● YOUR INSTRUCTIONS
Look below for the line containing "red brick H2:H3". Write out that line and the rest through the last one, exactly as they appear, but without pictures.

Stored data entries:
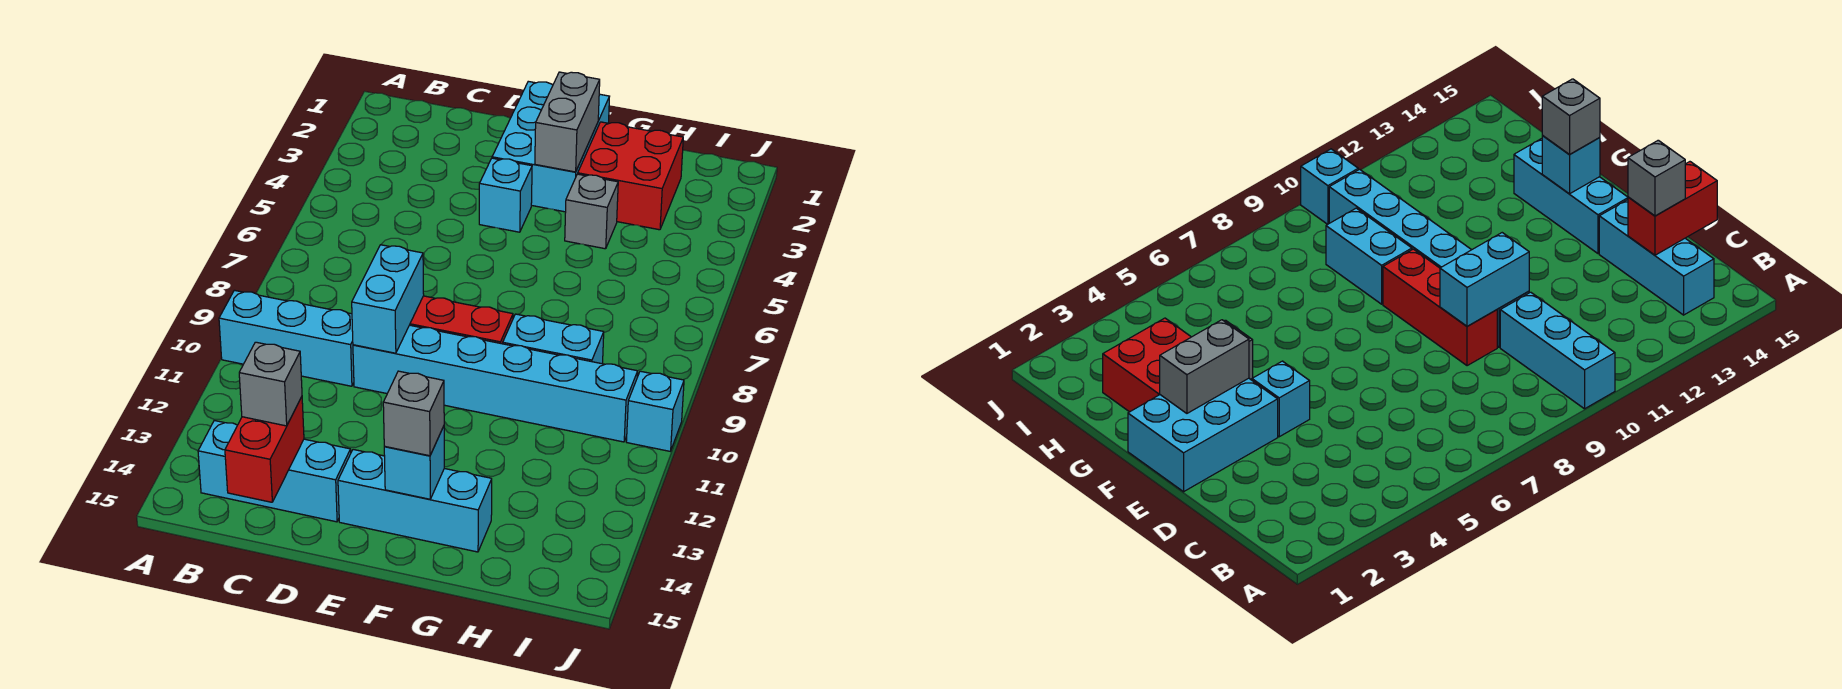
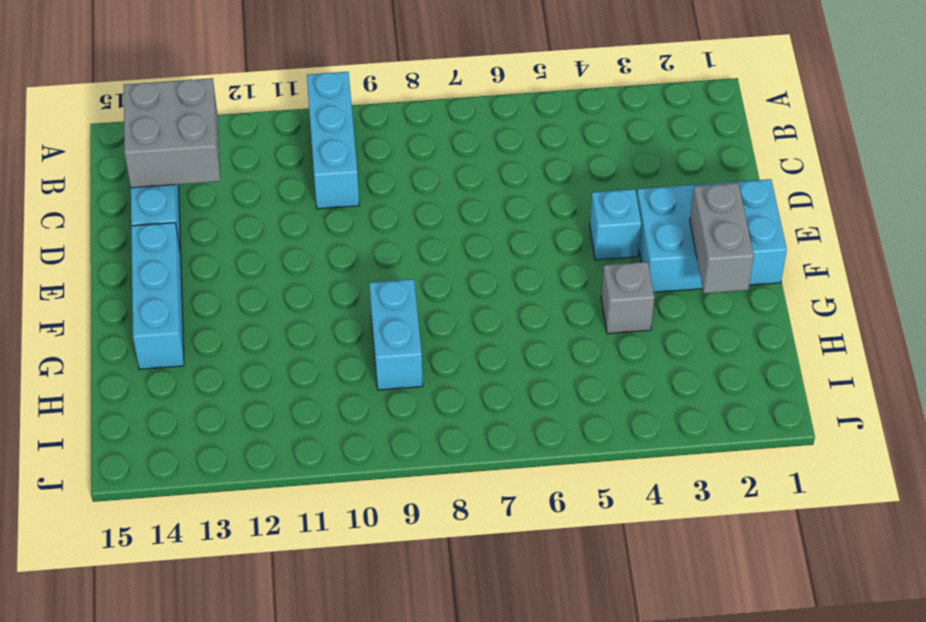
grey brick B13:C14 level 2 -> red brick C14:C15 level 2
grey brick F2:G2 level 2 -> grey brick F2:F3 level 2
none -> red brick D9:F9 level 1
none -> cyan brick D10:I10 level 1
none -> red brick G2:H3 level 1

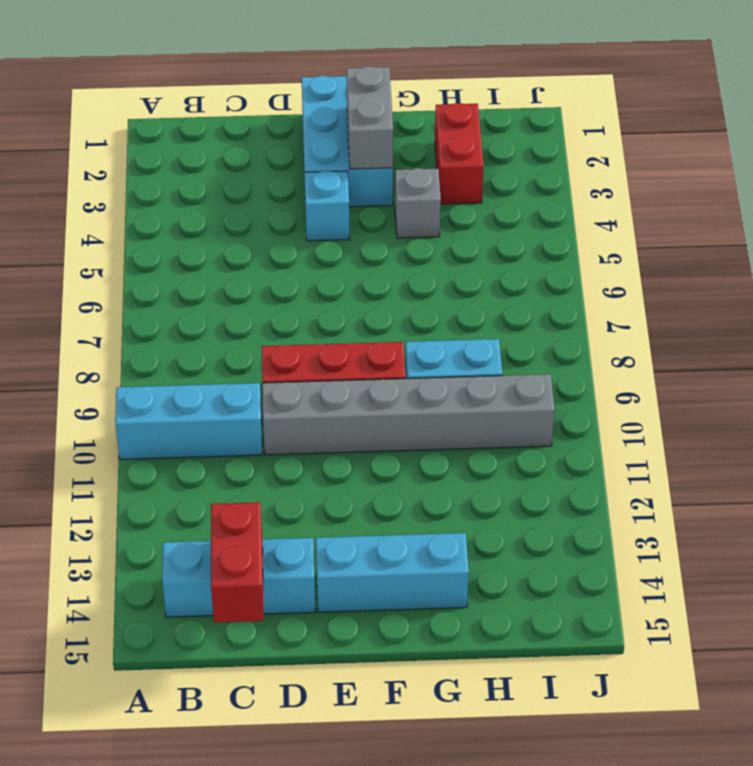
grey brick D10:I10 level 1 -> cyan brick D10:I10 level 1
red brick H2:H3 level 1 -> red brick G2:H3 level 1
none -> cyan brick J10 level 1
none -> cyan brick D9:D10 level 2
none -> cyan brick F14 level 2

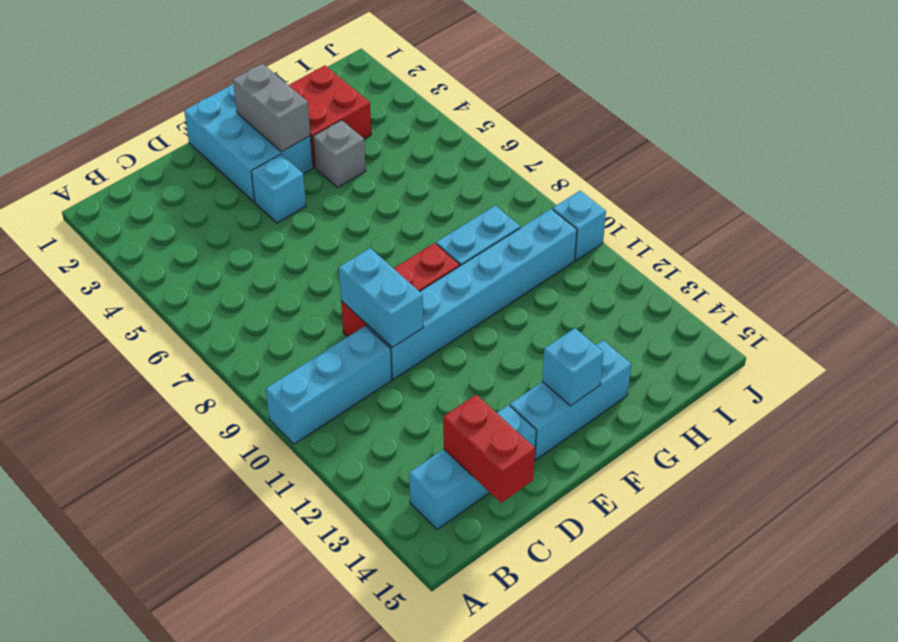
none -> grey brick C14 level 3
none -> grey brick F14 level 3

● EXPECTED ANSWER
red brick H2:H3 level 1 -> red brick G2:H3 level 1
none -> cyan brick J10 level 1
none -> cyan brick D9:D10 level 2
none -> cyan brick F14 level 2

none -> grey brick C14 level 3
none -> grey brick F14 level 3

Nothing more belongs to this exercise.